-- Dataset records follows --

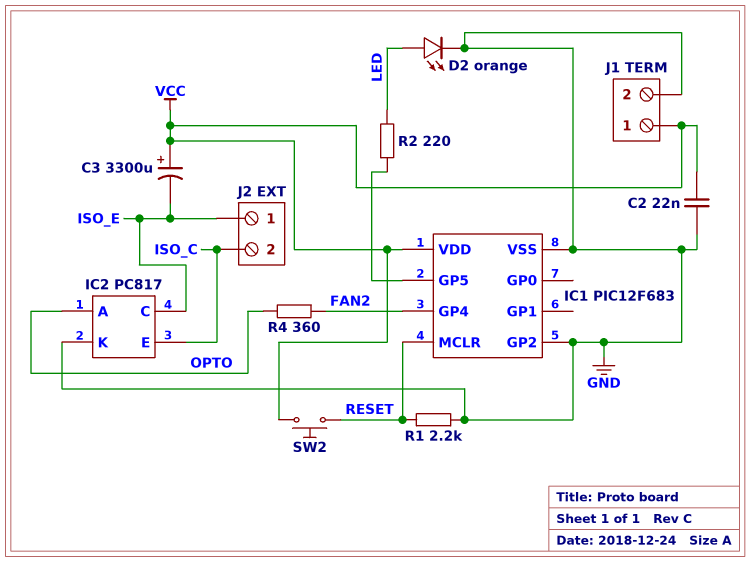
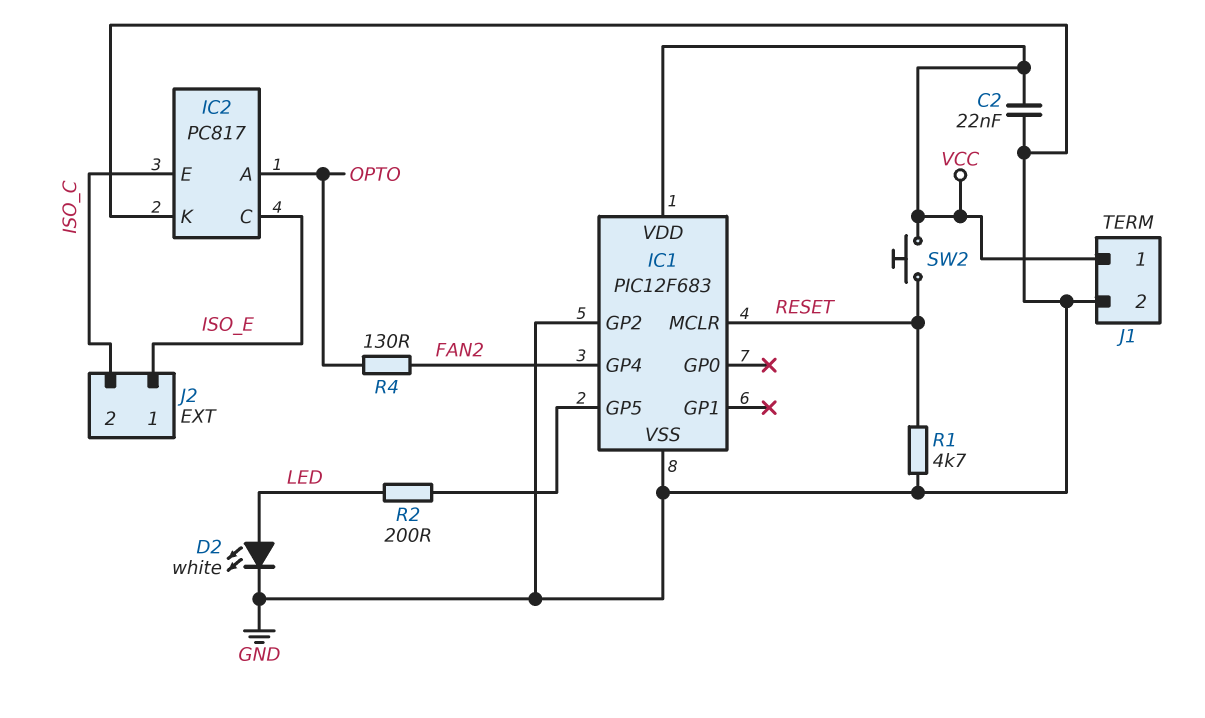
C3: 3300uF (plus VCC, minus ISO_E) -> none
D2: LED orange (A LED, K GND) -> LED white (A LED, K GND)
R1: 2.2k (GND, RESET) -> 4.7k (GND, RESET)
R2: 220 (IC1/GP5, LED) -> 200 (IC1/GP5, LED)
R4: 360 (FAN2, OPTO) -> 130 (FAN2, OPTO)

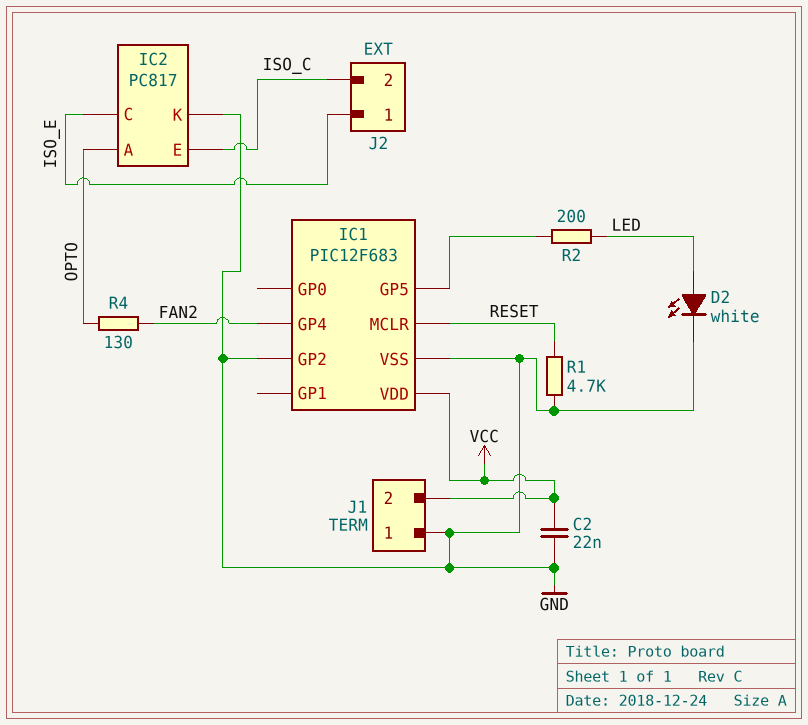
J1 pin 1: VCC -> GND
J1 pin 2: GND -> VCC
SW2: button (RESET, VCC) -> none

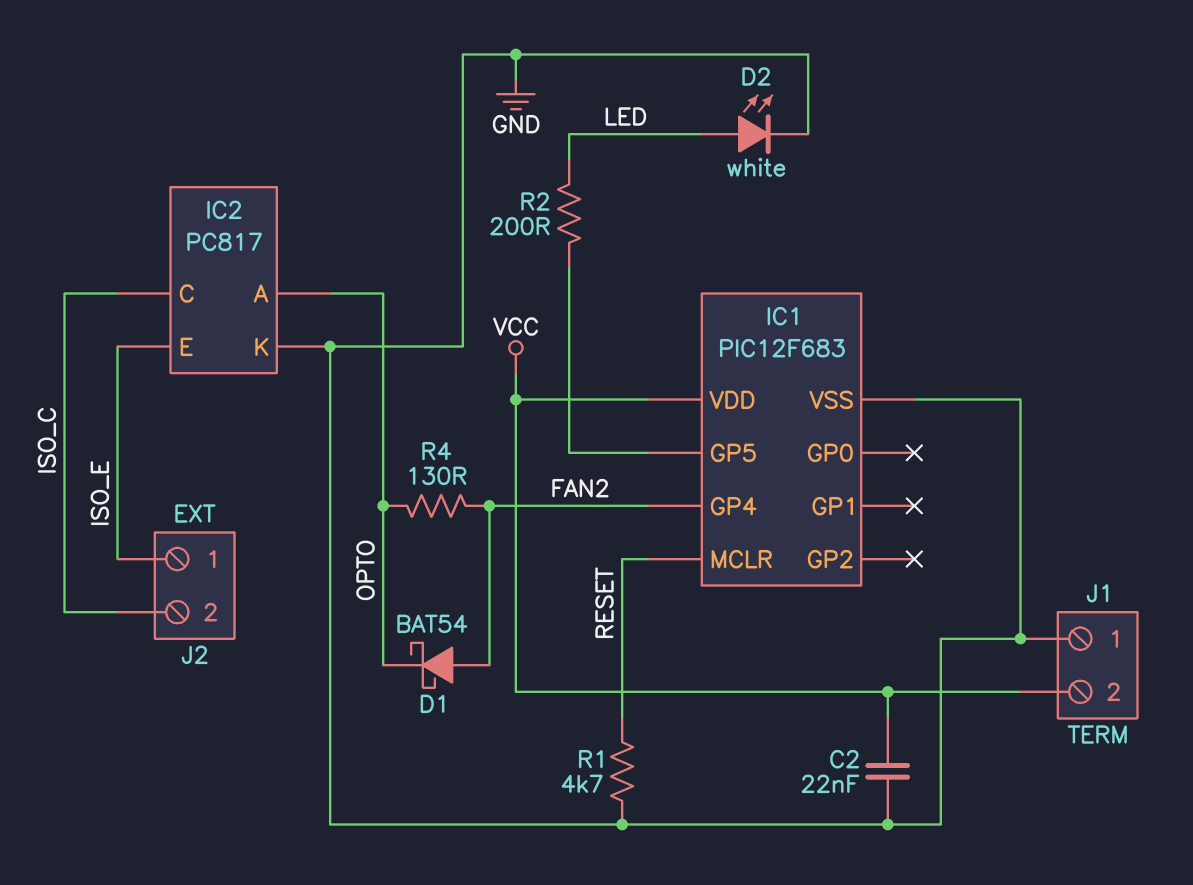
D1: none -> schottky BAT54 (A FAN2, K OPTO)
IC1 pin GP2: GND -> none
IC2 pin C: ISO_E -> ISO_C
IC2 pin E: ISO_C -> ISO_E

-- Dataset records concluded --

Set down exactly the lines running from the beginning of the entries above to the line that contains "SW2: button (RESET, VCC) -> none", including both, and leave out pictures.

C3: 3300uF (plus VCC, minus ISO_E) -> none
D2: LED orange (A LED, K GND) -> LED white (A LED, K GND)
R1: 2.2k (GND, RESET) -> 4.7k (GND, RESET)
R2: 220 (IC1/GP5, LED) -> 200 (IC1/GP5, LED)
R4: 360 (FAN2, OPTO) -> 130 (FAN2, OPTO)

J1 pin 1: VCC -> GND
J1 pin 2: GND -> VCC
SW2: button (RESET, VCC) -> none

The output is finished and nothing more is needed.